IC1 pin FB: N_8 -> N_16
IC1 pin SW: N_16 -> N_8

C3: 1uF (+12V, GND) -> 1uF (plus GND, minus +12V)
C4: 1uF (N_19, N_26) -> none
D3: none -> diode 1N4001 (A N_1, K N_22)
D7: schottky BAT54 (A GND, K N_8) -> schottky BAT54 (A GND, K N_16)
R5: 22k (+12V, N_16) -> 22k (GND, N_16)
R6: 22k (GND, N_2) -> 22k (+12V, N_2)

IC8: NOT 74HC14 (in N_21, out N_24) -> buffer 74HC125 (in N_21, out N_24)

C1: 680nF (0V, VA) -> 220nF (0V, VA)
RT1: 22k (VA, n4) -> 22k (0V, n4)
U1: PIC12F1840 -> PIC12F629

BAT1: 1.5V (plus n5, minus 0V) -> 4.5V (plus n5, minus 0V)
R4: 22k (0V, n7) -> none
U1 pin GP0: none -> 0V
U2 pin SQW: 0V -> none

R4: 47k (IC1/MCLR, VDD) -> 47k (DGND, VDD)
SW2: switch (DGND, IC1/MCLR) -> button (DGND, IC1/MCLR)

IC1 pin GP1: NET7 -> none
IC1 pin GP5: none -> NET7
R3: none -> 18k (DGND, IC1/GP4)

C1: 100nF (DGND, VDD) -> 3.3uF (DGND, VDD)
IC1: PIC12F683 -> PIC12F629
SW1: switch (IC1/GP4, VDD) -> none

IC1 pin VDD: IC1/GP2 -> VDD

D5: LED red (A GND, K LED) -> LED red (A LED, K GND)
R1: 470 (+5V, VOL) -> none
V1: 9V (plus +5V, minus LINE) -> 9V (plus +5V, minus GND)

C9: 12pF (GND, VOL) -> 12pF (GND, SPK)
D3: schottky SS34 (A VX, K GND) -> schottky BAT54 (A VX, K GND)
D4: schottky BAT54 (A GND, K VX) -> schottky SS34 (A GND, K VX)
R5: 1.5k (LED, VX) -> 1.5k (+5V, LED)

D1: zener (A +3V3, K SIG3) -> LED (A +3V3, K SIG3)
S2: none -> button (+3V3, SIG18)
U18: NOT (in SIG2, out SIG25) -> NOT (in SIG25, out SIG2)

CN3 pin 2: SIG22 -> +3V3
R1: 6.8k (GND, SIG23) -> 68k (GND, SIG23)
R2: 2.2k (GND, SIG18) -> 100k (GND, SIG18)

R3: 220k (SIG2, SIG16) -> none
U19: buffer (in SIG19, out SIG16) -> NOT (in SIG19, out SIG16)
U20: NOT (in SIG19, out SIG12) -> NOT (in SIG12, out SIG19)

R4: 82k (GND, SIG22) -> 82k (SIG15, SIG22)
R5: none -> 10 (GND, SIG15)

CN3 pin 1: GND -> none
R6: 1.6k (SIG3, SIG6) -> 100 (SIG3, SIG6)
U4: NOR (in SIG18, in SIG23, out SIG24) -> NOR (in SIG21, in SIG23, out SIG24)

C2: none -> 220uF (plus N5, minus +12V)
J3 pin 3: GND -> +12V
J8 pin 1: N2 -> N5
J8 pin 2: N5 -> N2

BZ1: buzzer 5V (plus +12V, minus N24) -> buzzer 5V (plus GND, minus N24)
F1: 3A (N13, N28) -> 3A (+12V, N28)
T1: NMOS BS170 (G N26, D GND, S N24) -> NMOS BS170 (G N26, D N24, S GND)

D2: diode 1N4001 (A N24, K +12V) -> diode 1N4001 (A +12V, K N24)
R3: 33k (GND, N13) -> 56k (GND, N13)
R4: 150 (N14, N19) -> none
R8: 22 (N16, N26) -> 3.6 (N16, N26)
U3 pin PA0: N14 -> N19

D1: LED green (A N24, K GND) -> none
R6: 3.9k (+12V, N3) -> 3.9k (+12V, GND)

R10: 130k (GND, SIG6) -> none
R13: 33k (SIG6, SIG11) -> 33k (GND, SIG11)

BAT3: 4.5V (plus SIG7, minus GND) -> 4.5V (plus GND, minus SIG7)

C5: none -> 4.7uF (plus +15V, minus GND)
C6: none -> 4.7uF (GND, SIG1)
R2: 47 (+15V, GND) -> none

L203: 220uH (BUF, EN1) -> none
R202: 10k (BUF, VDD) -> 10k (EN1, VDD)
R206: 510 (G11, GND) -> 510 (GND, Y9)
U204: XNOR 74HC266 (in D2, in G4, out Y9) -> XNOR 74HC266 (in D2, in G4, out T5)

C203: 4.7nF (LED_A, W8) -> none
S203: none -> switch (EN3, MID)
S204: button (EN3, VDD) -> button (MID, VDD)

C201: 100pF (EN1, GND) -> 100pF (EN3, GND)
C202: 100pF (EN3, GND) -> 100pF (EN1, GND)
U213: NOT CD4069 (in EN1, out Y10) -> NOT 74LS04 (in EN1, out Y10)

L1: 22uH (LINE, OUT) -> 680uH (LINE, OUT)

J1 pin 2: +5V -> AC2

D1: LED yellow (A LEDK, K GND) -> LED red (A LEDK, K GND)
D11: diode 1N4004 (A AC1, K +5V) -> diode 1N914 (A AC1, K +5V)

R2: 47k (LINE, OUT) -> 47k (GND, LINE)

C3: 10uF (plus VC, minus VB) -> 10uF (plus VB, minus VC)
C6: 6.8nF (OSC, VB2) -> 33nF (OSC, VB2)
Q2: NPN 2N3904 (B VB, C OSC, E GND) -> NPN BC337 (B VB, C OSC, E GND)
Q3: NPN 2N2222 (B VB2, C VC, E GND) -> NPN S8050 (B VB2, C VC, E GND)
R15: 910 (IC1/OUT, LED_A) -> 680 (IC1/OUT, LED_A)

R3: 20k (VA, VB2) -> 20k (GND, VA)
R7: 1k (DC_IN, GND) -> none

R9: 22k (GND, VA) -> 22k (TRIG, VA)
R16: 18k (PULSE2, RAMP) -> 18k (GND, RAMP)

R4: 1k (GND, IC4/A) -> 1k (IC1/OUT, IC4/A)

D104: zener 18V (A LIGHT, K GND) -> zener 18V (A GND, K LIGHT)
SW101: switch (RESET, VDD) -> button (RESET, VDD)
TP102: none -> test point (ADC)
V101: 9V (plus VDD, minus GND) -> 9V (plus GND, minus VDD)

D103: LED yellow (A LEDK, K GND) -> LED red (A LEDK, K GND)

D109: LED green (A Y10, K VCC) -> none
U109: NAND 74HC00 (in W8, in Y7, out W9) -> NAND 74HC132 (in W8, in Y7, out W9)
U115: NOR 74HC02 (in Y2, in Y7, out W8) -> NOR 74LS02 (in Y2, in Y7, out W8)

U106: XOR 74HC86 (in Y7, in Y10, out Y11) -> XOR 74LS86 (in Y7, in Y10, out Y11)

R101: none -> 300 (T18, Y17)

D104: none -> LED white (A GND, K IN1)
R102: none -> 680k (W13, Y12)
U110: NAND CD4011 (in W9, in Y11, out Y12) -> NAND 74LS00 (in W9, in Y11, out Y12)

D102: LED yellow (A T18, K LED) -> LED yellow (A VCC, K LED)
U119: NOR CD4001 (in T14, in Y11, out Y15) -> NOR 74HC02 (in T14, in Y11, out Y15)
== == ==
In the records above, find each line with the word "schottky" and copy it out.

• SOLUTION:
D7: schottky BAT54 (A GND, K N_8) -> schottky BAT54 (A GND, K N_16)
D3: schottky SS34 (A VX, K GND) -> schottky BAT54 (A VX, K GND)
D4: schottky BAT54 (A GND, K VX) -> schottky SS34 (A GND, K VX)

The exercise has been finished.